[[ Data for this task open ]]

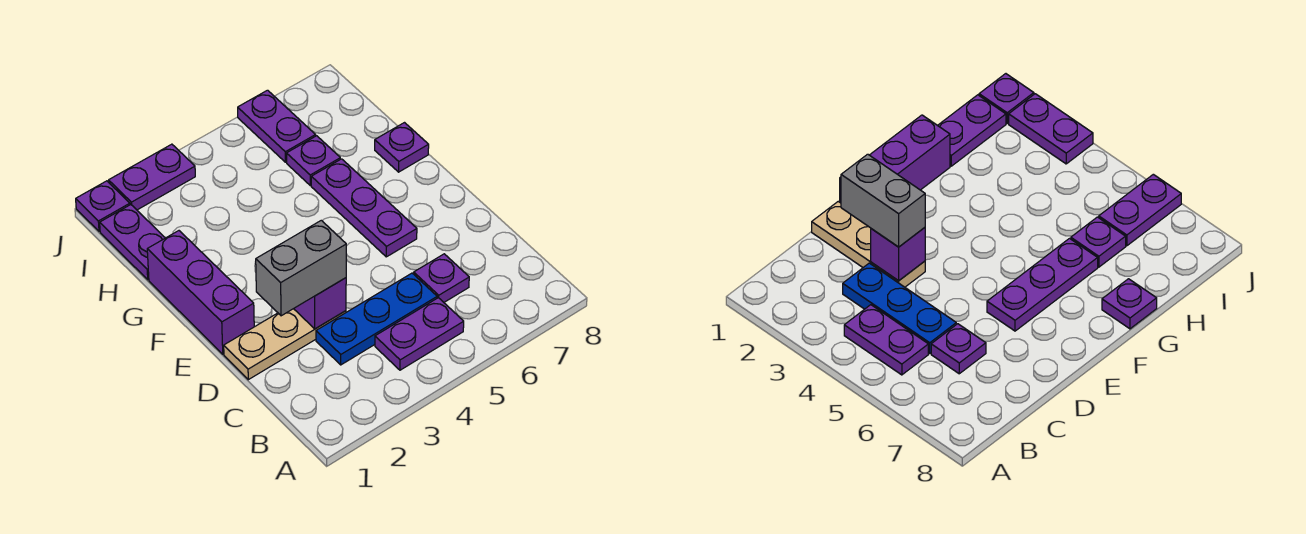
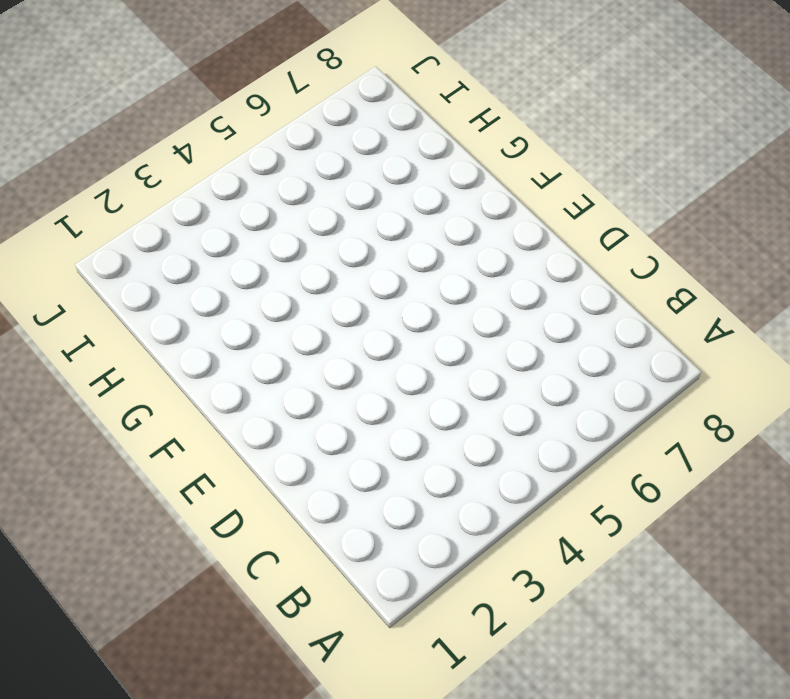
none -> purple plate B4:B5 level 1
none -> blue plate C3:C5 level 1
none -> purple plate C6 level 1

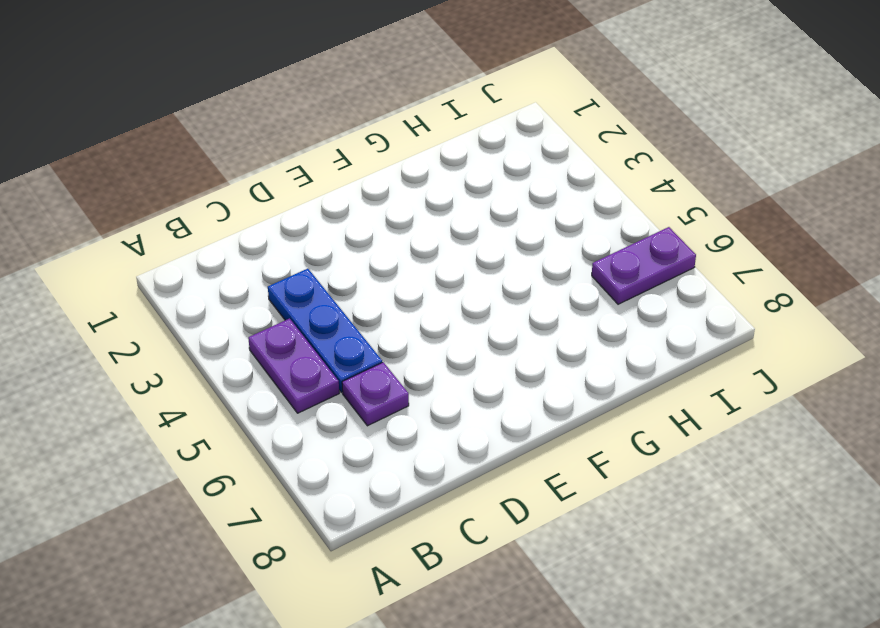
none -> tan plate D1:D3 level 1
none -> purple brick E1:G1 level 1
none -> purple plate E6:G6 level 1

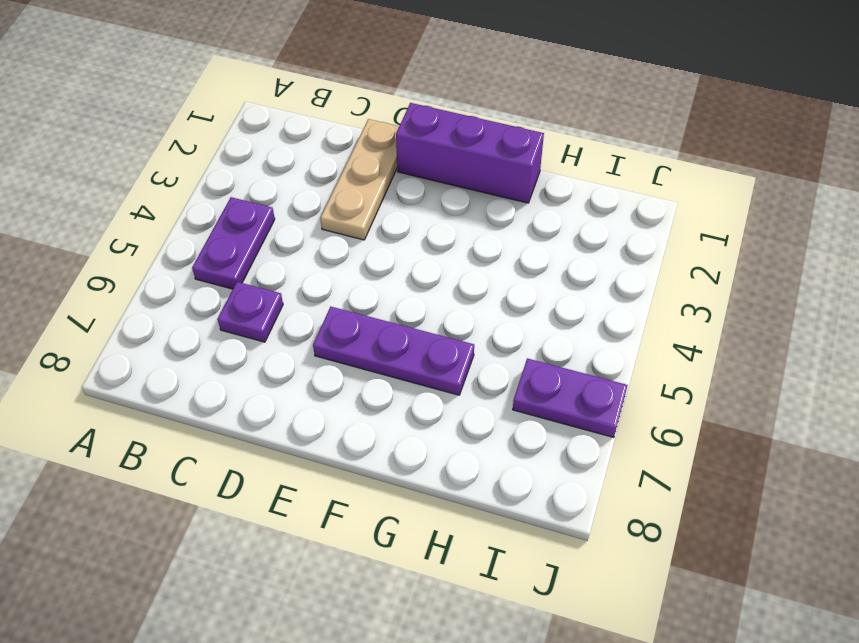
none -> blue plate C3:C5 level 1
none -> purple plate G8 level 1
none -> purple plate H1:I1 level 1

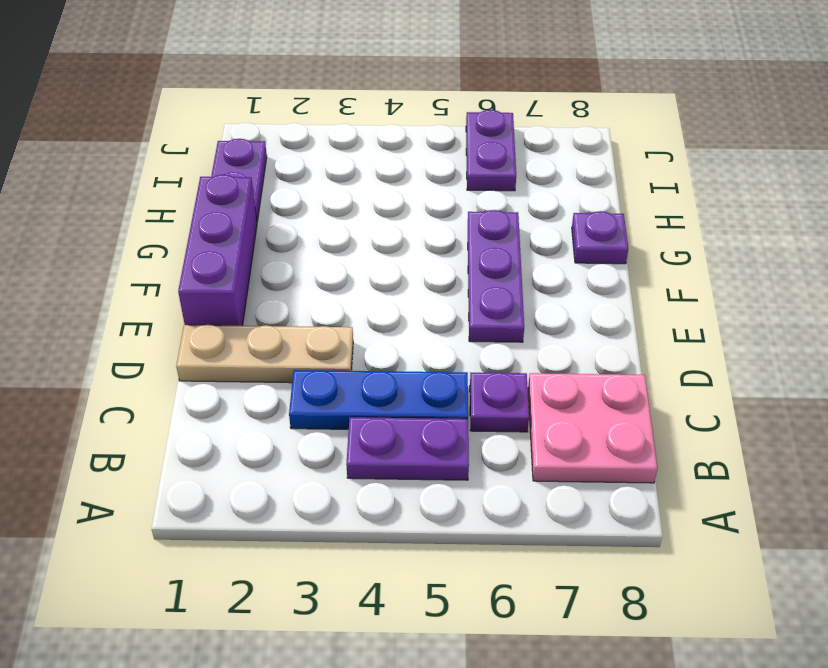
pink plate B7:C8 level 1 -> none
none -> purple plate H6 level 1
none -> purple plate J1 level 1
none -> purple plate J2:J3 level 1

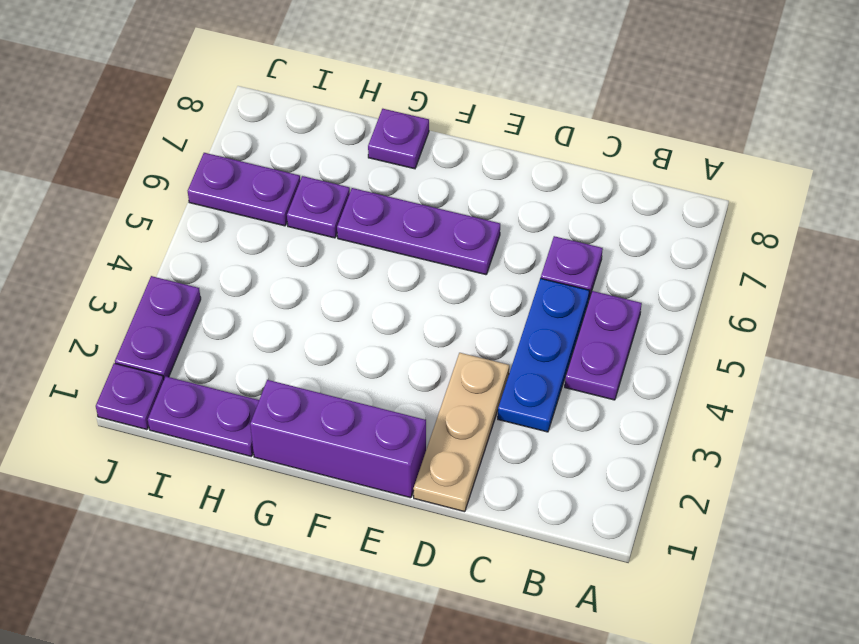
none -> purple brick D3 level 2
none -> grey brick D2:D3 level 3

[[ Data for this task closed ]]

Problem requirements: Final task for the records above: print exactly the lines from the one that contains "pink plate B7:C8 level 1 -> none" through the last line, both ends included, pictures excluded.

Reply to the task:
pink plate B7:C8 level 1 -> none
none -> purple plate H6 level 1
none -> purple plate J1 level 1
none -> purple plate J2:J3 level 1

none -> purple brick D3 level 2
none -> grey brick D2:D3 level 3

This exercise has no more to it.